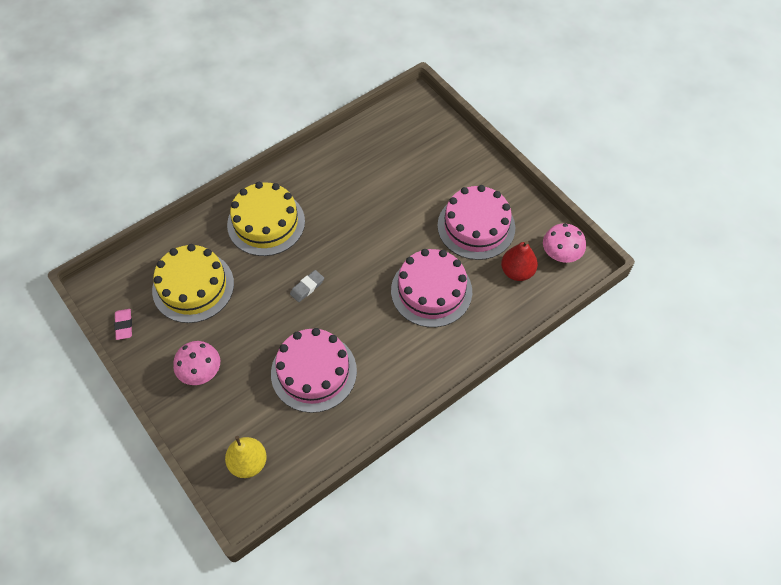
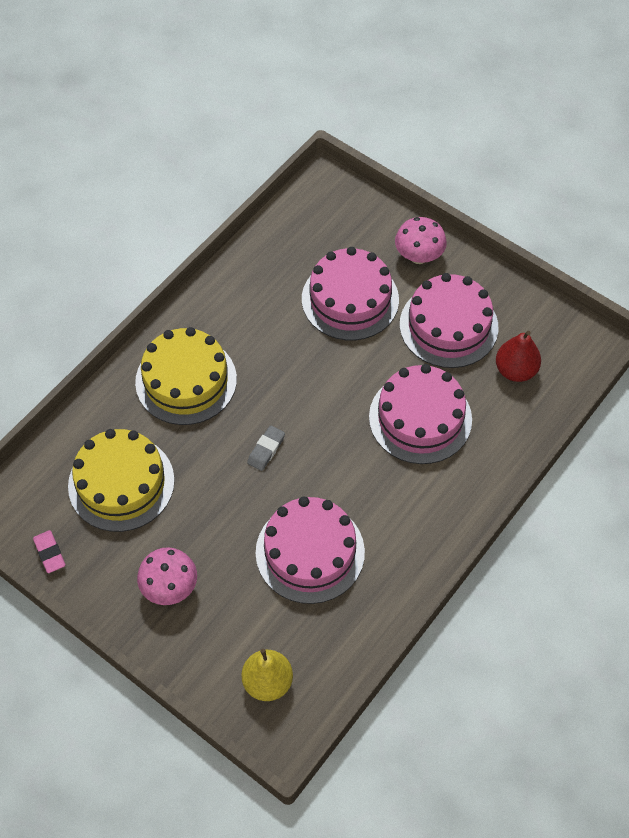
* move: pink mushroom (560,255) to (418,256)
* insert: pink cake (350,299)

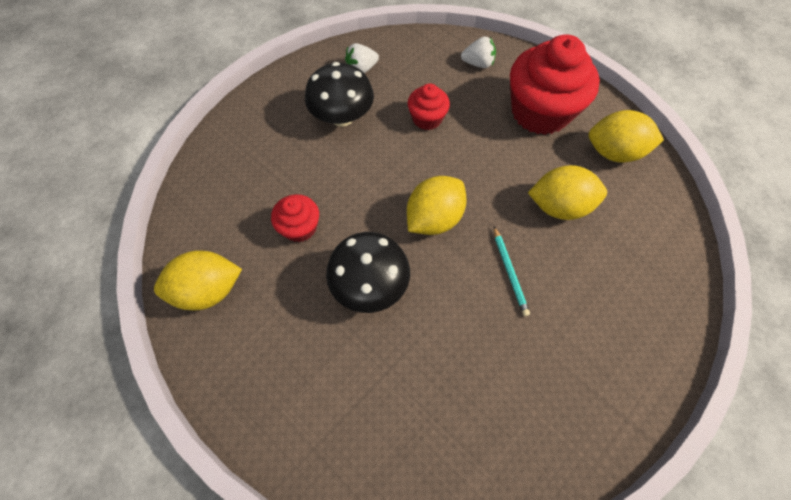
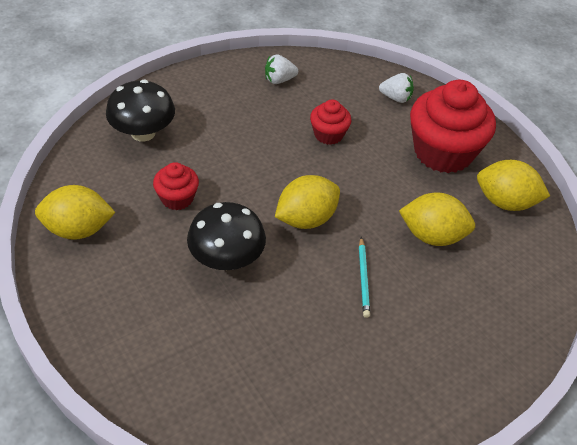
* move: black mushroom (342,117) to (143,133)

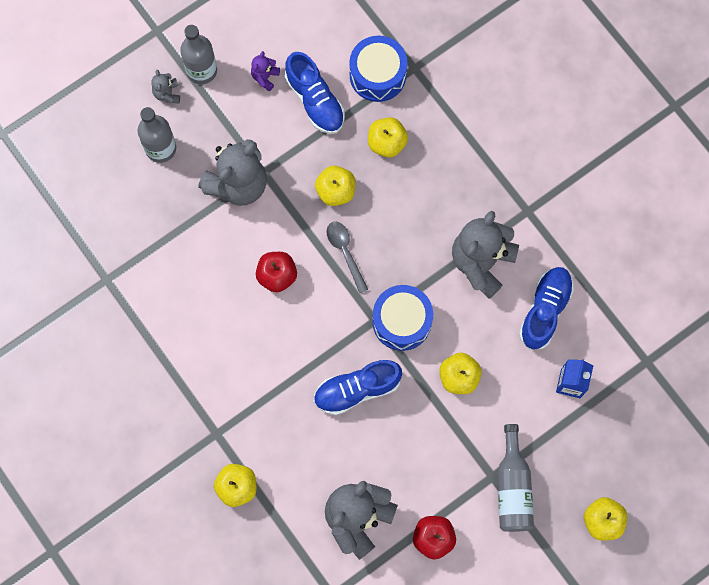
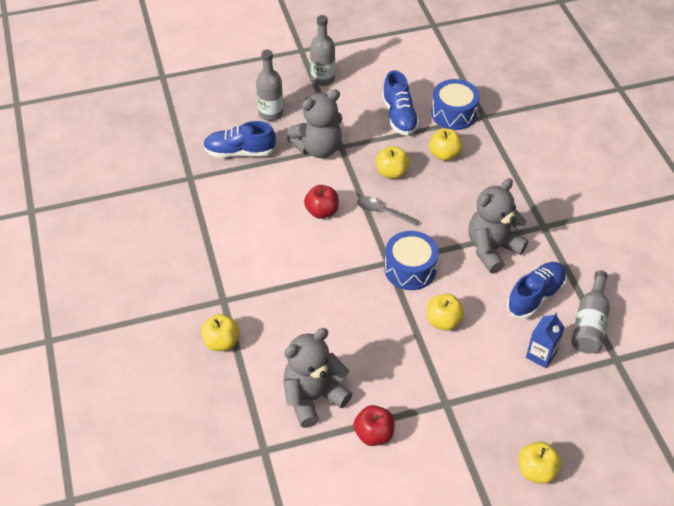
* delete: purple teddy bear (265,77)
* delete: grey teddy bear (167,93)
* rotate: grey spoon (345,252) = (383,212) 60 degrees counterclockwise
* move: blue shoe (357,389) to (239,152)
* move: grey bottle (512,487) to (589,323)

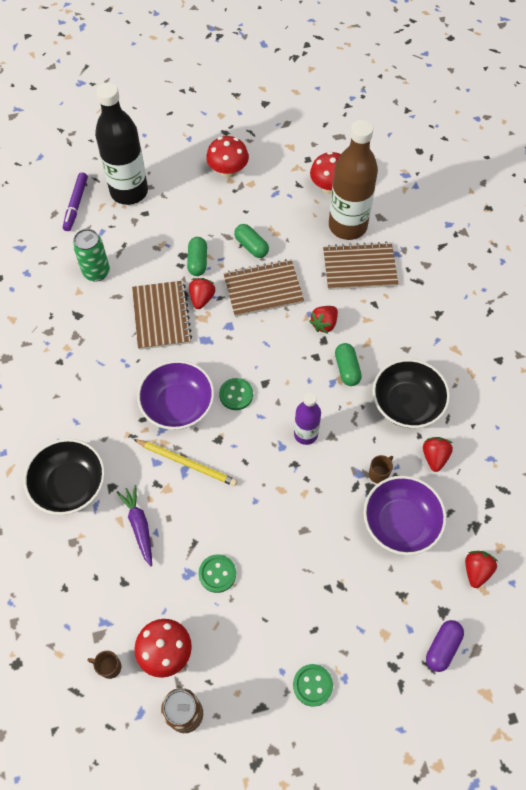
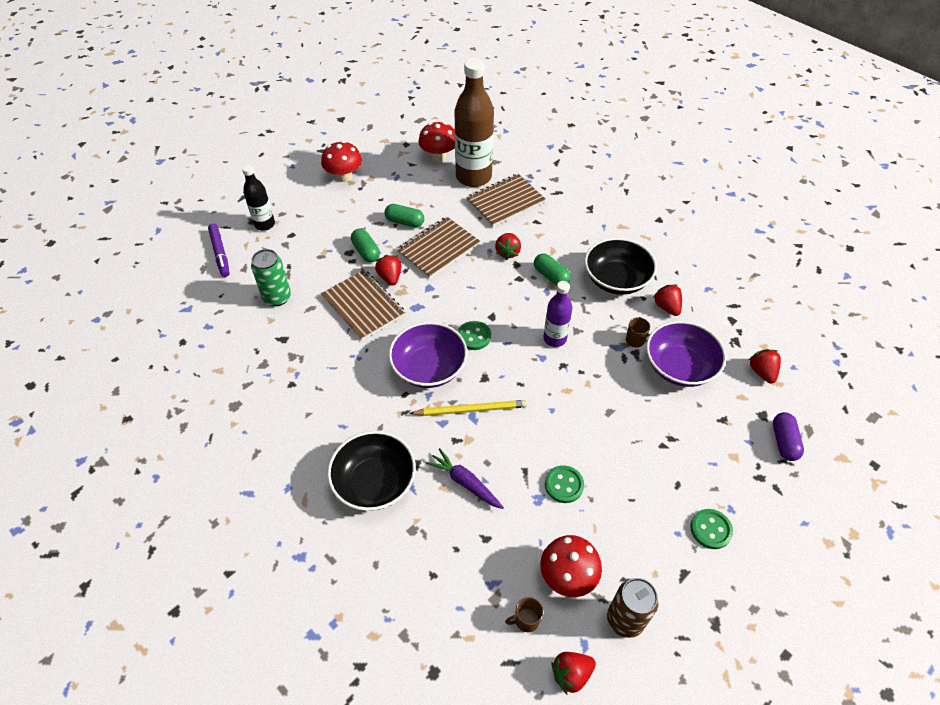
* resize: black bottle (129,191) = (264,224) x0.54
* insert: red strawberry (571,674)

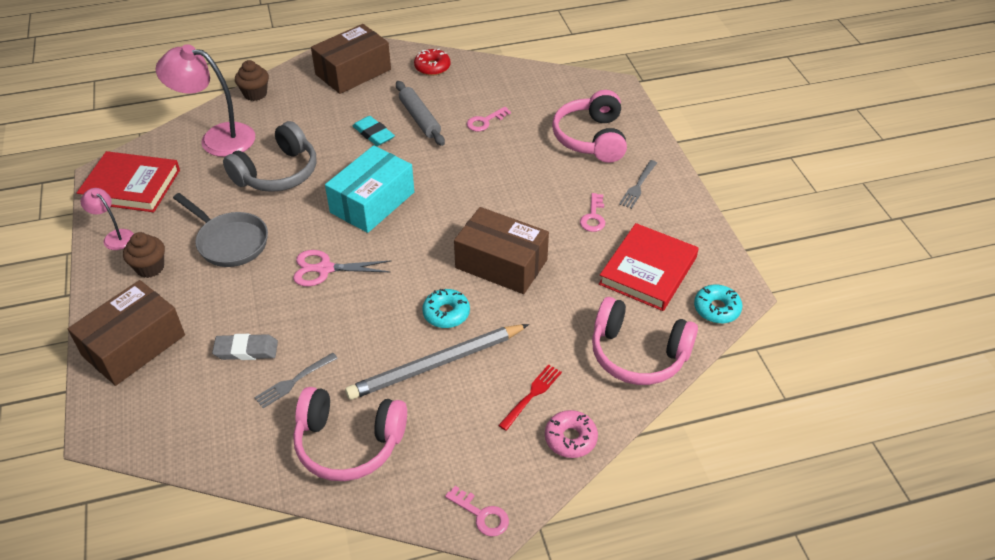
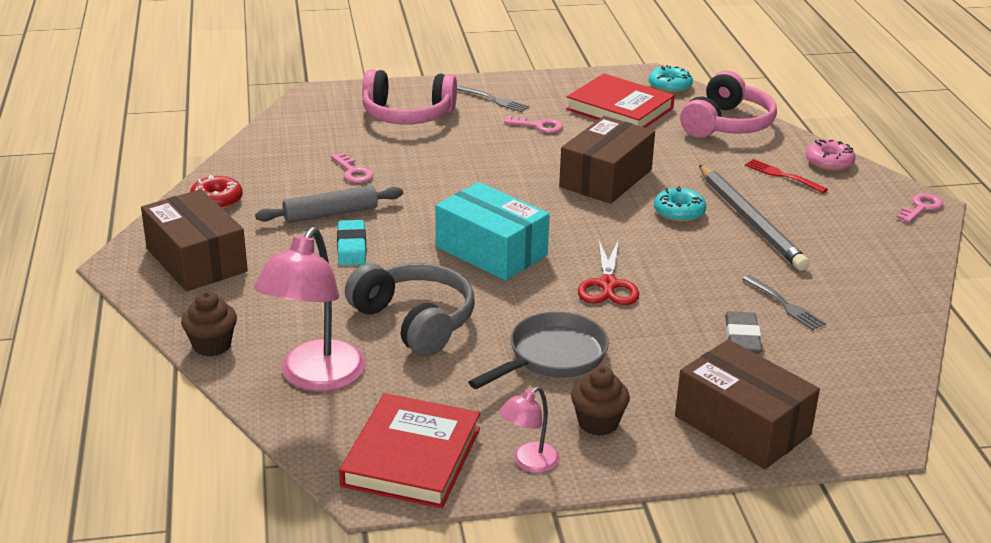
* rotate: turquoise eraser (373,134) = (352,247) 60 degrees counterclockwise
* recolor: pink scissors (325,269) to red scissors (608,285)
* delete: pink headphones (349,443)

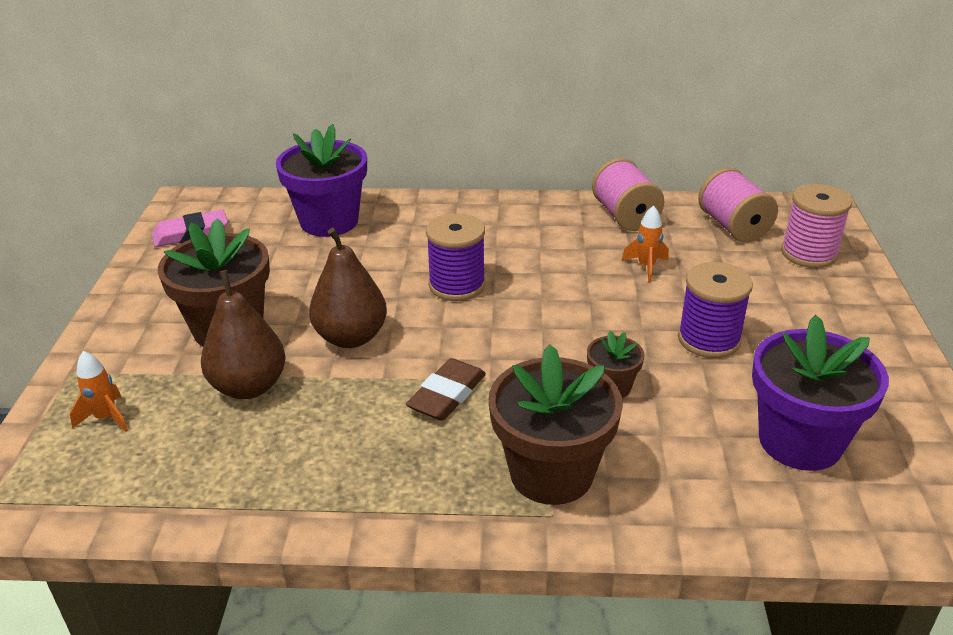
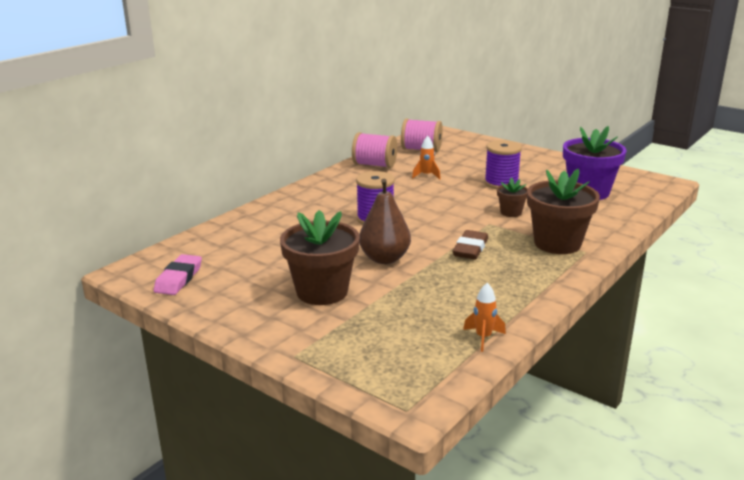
* delete: purple flower pot (329,221)
* delete: pink spool (809,253)
* delete: brown pear (249,386)
* move: orange rocket (106,418) to (483,338)
* rotate: brown eraser (447,395) = (470,249) 45 degrees clockwise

=== PROMPT ===
Retype the entries exactly, skipping every picture.

=== RESULT FOR THIS EXERCISE ===
* move: pink mushroom (560,255) to (418,256)
* insert: pink cake (350,299)

* move: black mushroom (342,117) to (143,133)

* delete: purple teddy bear (265,77)
* delete: grey teddy bear (167,93)
* rotate: grey spoon (345,252) = (383,212) 60 degrees counterclockwise
* move: blue shoe (357,389) to (239,152)
* move: grey bottle (512,487) to (589,323)

* resize: black bottle (129,191) = (264,224) x0.54
* insert: red strawberry (571,674)

* rotate: turquoise eraser (373,134) = (352,247) 60 degrees counterclockwise
* recolor: pink scissors (325,269) to red scissors (608,285)
* delete: pink headphones (349,443)

* delete: purple flower pot (329,221)
* delete: pink spool (809,253)
* delete: brown pear (249,386)
* move: orange rocket (106,418) to (483,338)
* rotate: brown eraser (447,395) = (470,249) 45 degrees clockwise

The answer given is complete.